WHAT TO PRODUCE - Copy each line below as written, but skip the pictures.
━━━━━━━━━━━━━━━━
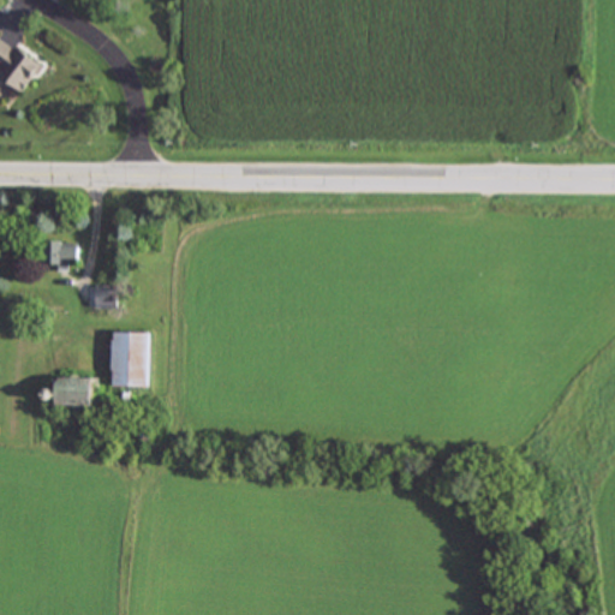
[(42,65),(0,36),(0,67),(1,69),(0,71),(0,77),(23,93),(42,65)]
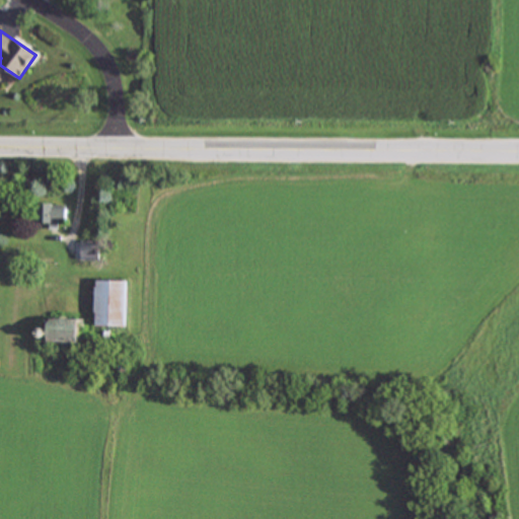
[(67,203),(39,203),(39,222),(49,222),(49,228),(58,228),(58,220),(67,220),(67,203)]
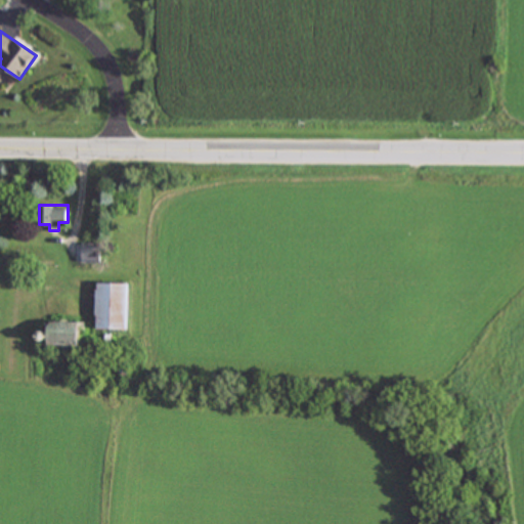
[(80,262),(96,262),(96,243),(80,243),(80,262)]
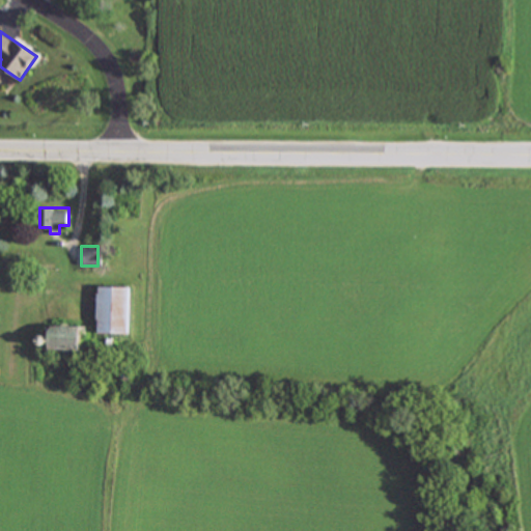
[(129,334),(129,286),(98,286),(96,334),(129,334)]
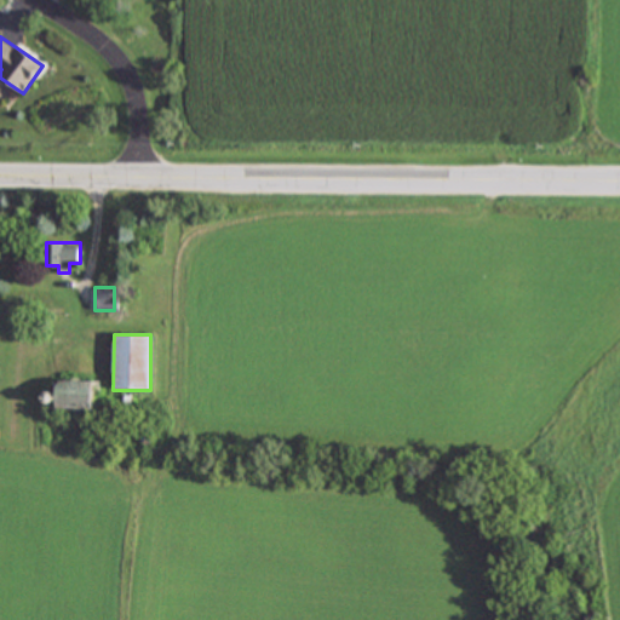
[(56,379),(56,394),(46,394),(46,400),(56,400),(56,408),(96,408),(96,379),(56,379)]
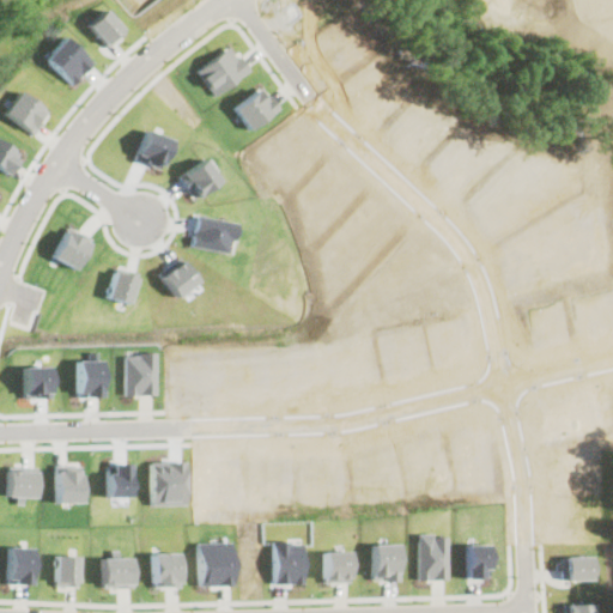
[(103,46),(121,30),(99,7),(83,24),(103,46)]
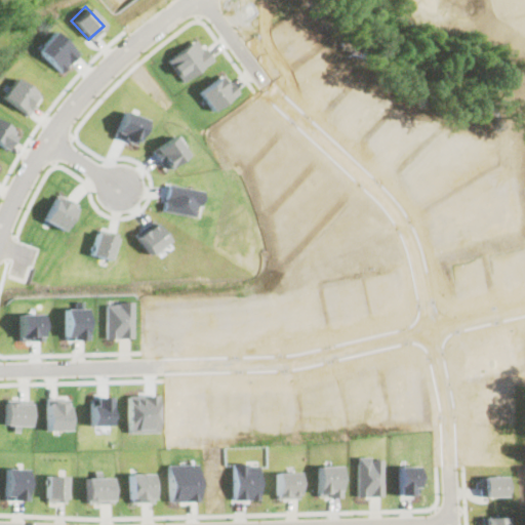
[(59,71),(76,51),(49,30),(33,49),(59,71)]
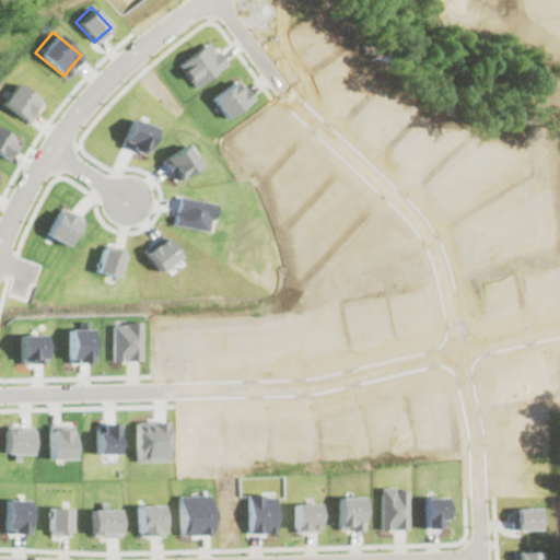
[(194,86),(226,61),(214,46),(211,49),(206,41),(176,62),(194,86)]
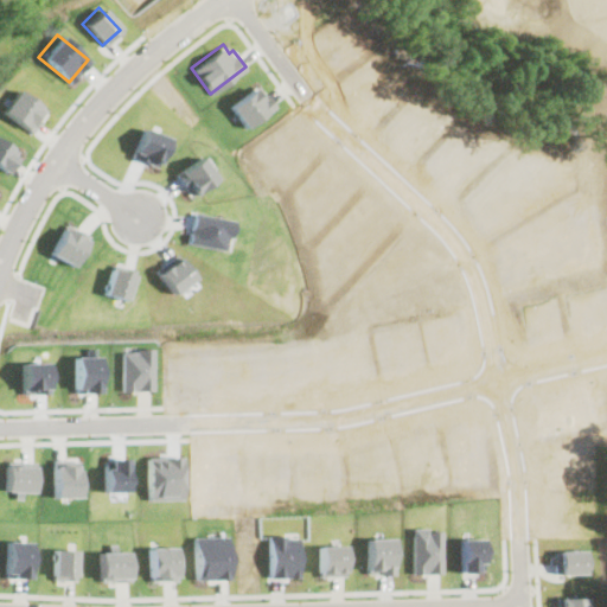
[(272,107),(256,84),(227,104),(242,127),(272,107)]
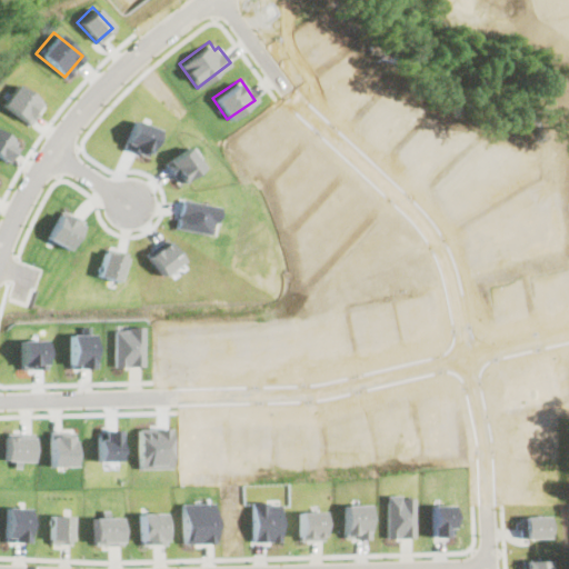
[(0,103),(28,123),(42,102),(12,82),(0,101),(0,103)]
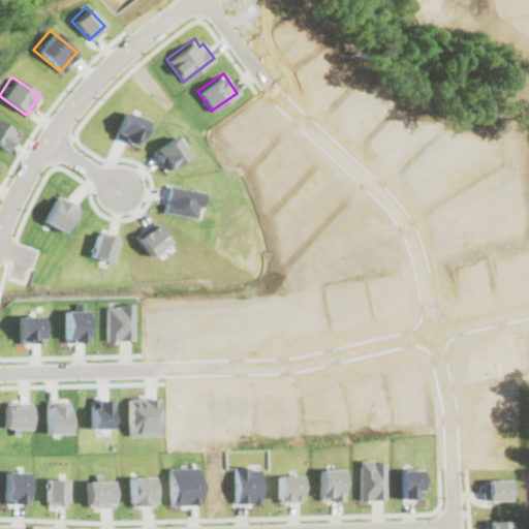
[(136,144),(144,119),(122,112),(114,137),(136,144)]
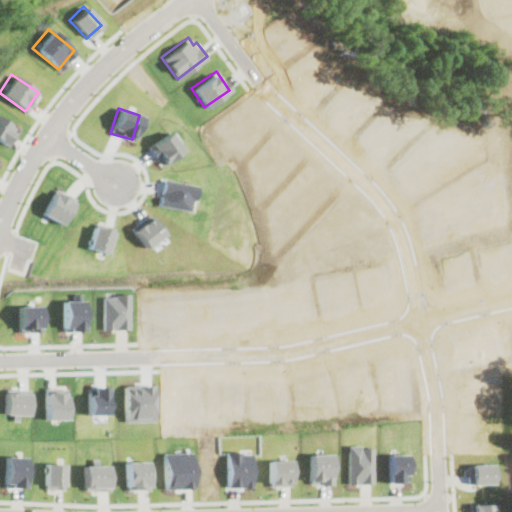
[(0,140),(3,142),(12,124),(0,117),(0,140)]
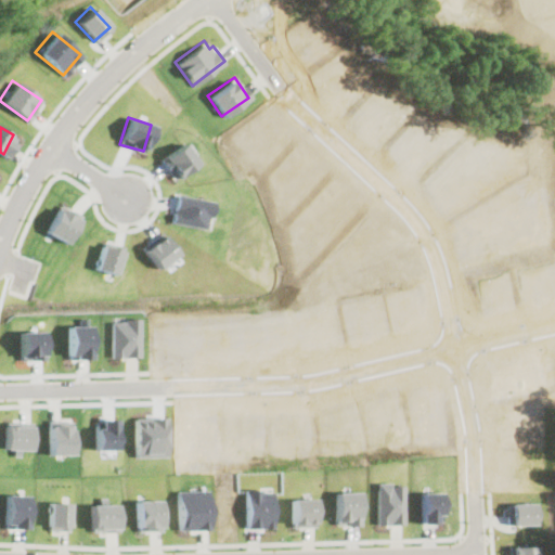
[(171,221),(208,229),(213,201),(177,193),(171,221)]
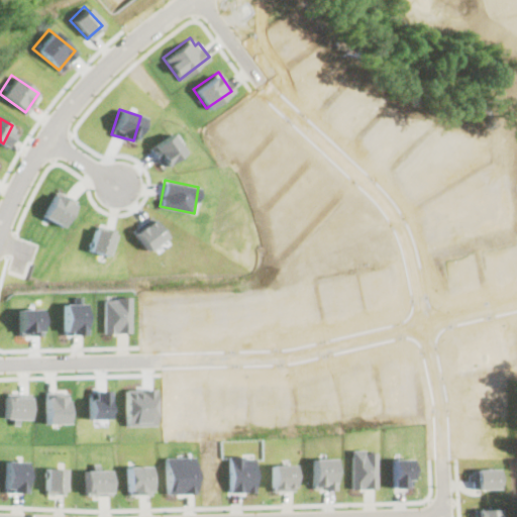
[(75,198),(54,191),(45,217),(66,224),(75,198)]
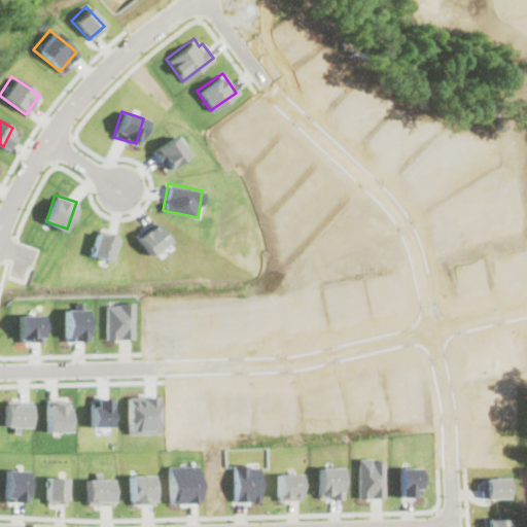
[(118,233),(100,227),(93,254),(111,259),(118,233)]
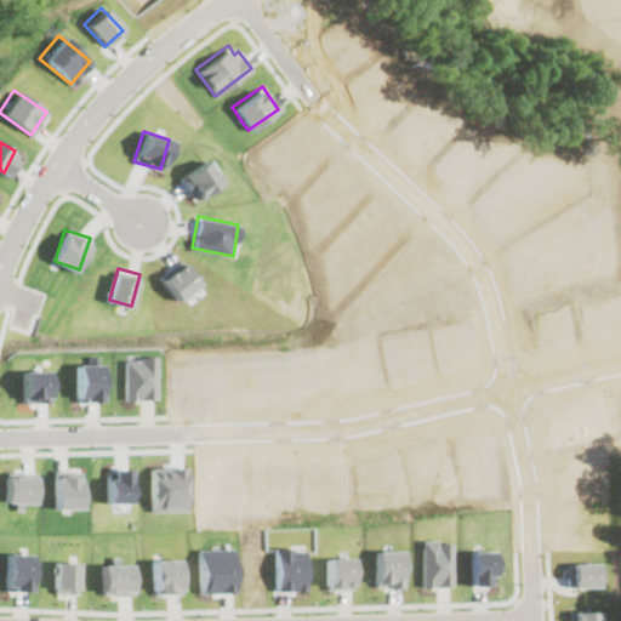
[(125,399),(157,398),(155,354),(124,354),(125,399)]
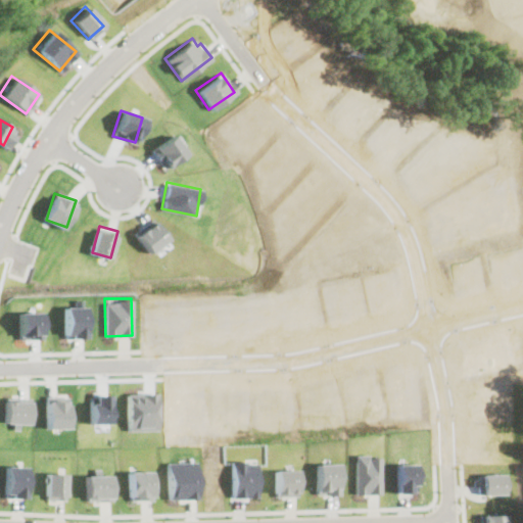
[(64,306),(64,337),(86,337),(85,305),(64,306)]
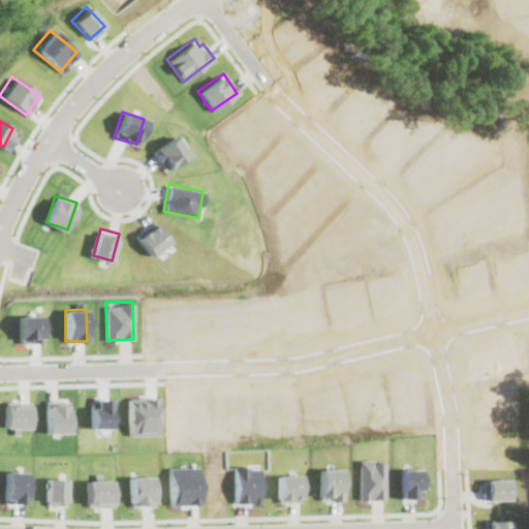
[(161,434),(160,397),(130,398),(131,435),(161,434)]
━━━━━━━━━━━━━━━━
WORKED SOLUTION -
[(42,65),(0,36),(0,67),(1,69),(0,71),(0,77),(23,93),(42,65)]
[(67,203),(39,203),(39,222),(49,222),(49,228),(58,228),(58,220),(67,220),(67,203)]
[(80,262),(96,262),(96,243),(80,243),(80,262)]
[(129,334),(129,286),(98,286),(96,334),(129,334)]
[(56,379),(56,394),(46,394),(46,400),(56,400),(56,408),(96,408),(96,379),(56,379)]
[(103,46),(121,30),(99,7),(83,24),(103,46)]
[(59,71),(76,51),(49,30),(33,49),(59,71)]
[(194,86),(226,61),(214,46),(211,49),(206,41),(176,62),(194,86)]
[(272,107),(256,84),(227,104),(242,127),(272,107)]
[(0,103),(28,123),(42,102),(12,82),(0,101),(0,103)]
[(136,144),(144,119),(122,112),(114,137),(136,144)]
[(0,140),(3,142),(12,124),(0,117),(0,140)]
[(171,221),(208,229),(213,201),(177,193),(171,221)]
[(75,198),(54,191),(45,217),(66,224),(75,198)]
[(118,233),(100,227),(93,254),(111,259),(118,233)]
[(125,399),(157,398),(155,354),(124,354),(125,399)]
[(64,306),(64,337),(86,337),(85,305),(64,306)]
[(161,434),(160,397),(130,398),(131,435),(161,434)]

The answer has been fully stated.